**Problem description**
Please repeat exactly the lines below from the one containing "camera: 20 degrees right, 5 degrees down" down to the one containing "camera: 40 degrees left, 10 degrees down", both included, and nothing else.

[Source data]
***

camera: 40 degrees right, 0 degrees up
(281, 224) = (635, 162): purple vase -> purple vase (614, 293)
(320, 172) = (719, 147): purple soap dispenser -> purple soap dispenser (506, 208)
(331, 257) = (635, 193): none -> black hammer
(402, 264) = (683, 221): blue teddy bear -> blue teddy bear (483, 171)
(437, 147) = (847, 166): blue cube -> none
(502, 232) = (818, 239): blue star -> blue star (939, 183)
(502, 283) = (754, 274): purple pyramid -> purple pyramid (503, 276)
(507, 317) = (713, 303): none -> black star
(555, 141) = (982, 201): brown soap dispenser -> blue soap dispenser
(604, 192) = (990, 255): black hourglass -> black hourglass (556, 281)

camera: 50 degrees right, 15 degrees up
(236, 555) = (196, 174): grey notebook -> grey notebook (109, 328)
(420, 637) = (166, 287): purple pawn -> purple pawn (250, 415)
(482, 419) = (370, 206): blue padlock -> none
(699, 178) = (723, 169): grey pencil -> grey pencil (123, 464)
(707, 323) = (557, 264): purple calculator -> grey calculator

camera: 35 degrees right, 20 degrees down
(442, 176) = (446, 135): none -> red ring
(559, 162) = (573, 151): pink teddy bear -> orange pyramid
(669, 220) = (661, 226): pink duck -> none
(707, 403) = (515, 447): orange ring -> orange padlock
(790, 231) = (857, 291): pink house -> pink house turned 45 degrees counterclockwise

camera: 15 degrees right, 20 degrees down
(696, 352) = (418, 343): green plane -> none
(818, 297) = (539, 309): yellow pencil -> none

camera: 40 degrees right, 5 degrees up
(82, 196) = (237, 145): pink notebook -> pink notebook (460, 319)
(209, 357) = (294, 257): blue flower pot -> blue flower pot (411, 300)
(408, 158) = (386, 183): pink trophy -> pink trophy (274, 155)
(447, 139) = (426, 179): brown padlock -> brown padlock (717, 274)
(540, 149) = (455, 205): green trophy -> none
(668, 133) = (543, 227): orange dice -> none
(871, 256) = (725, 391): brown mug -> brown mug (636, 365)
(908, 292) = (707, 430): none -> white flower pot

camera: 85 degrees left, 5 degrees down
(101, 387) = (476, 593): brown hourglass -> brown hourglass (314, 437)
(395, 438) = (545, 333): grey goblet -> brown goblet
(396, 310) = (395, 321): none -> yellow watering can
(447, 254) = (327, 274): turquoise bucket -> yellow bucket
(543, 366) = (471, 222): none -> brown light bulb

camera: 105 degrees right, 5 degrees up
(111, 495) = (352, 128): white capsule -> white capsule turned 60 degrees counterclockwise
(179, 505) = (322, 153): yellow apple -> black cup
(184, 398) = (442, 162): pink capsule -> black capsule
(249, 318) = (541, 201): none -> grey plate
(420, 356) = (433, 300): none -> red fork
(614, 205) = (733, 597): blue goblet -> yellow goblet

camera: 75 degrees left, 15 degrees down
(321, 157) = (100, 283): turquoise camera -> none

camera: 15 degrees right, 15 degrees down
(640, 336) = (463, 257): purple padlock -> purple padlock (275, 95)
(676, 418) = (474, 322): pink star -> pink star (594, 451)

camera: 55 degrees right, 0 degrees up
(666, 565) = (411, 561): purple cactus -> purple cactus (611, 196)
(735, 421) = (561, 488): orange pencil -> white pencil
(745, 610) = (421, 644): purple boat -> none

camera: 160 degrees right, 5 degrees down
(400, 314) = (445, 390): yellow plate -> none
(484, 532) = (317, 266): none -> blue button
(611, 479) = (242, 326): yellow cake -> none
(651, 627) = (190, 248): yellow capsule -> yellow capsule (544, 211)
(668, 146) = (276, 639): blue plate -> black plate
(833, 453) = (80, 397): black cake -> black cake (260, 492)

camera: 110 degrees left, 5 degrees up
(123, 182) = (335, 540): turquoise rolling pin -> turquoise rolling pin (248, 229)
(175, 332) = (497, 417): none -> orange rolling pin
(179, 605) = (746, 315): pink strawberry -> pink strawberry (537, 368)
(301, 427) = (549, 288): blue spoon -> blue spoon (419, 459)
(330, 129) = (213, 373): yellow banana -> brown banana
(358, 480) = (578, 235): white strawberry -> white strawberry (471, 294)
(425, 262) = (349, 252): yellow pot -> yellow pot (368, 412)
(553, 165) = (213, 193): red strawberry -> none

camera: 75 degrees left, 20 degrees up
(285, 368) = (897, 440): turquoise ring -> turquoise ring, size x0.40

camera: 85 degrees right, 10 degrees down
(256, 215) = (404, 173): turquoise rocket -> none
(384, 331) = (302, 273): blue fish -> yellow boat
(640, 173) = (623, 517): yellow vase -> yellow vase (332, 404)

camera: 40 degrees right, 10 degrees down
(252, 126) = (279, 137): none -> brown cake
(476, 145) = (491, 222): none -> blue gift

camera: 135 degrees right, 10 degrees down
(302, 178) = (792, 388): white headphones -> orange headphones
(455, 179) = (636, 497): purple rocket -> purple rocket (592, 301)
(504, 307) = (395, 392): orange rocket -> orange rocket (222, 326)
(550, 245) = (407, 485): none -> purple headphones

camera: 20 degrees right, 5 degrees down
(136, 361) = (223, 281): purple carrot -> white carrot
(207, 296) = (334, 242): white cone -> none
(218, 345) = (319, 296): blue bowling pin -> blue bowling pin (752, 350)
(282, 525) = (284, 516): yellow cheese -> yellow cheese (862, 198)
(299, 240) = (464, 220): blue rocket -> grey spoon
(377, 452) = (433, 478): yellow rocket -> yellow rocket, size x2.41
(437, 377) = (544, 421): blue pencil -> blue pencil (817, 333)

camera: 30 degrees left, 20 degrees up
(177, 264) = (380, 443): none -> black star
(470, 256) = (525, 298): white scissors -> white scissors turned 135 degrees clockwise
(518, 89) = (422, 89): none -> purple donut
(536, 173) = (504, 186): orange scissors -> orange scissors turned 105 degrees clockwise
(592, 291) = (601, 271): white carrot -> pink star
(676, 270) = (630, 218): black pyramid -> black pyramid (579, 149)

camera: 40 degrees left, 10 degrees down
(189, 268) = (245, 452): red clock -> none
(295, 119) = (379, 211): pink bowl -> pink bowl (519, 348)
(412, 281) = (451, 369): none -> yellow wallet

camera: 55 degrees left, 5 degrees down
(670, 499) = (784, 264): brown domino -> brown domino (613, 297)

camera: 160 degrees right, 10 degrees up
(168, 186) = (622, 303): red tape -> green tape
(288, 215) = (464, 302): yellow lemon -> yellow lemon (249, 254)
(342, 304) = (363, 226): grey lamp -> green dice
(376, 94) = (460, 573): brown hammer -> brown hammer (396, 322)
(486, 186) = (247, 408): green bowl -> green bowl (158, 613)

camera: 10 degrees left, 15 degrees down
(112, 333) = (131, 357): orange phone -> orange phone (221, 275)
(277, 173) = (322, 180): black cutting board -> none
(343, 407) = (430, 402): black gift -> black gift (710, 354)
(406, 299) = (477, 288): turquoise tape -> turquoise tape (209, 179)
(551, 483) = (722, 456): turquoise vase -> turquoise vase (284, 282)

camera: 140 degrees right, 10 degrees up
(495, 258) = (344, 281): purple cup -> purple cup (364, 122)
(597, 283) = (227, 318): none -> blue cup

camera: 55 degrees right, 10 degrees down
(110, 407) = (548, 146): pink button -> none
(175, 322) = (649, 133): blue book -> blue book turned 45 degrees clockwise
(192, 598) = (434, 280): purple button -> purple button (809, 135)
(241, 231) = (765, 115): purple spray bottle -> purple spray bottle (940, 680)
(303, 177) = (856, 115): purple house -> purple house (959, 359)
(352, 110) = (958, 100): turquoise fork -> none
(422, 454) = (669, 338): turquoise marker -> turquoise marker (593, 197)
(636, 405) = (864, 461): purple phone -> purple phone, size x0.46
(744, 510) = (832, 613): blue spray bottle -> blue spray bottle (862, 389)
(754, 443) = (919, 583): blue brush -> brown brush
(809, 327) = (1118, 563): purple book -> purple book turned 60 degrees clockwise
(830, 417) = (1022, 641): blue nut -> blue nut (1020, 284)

***

**Answer box**
camera: 20 degrees right, 5 degrees down
(136, 361) = (223, 281): purple carrot -> white carrot
(207, 296) = (334, 242): white cone -> none
(218, 345) = (319, 296): blue bowling pin -> blue bowling pin (752, 350)
(282, 525) = (284, 516): yellow cheese -> yellow cheese (862, 198)
(299, 240) = (464, 220): blue rocket -> grey spoon
(377, 452) = (433, 478): yellow rocket -> yellow rocket, size x2.41
(437, 377) = (544, 421): blue pencil -> blue pencil (817, 333)

camera: 30 degrees left, 20 degrees up
(177, 264) = (380, 443): none -> black star
(470, 256) = (525, 298): white scissors -> white scissors turned 135 degrees clockwise
(518, 89) = (422, 89): none -> purple donut
(536, 173) = (504, 186): orange scissors -> orange scissors turned 105 degrees clockwise
(592, 291) = (601, 271): white carrot -> pink star
(676, 270) = (630, 218): black pyramid -> black pyramid (579, 149)

camera: 40 degrees left, 10 degrees down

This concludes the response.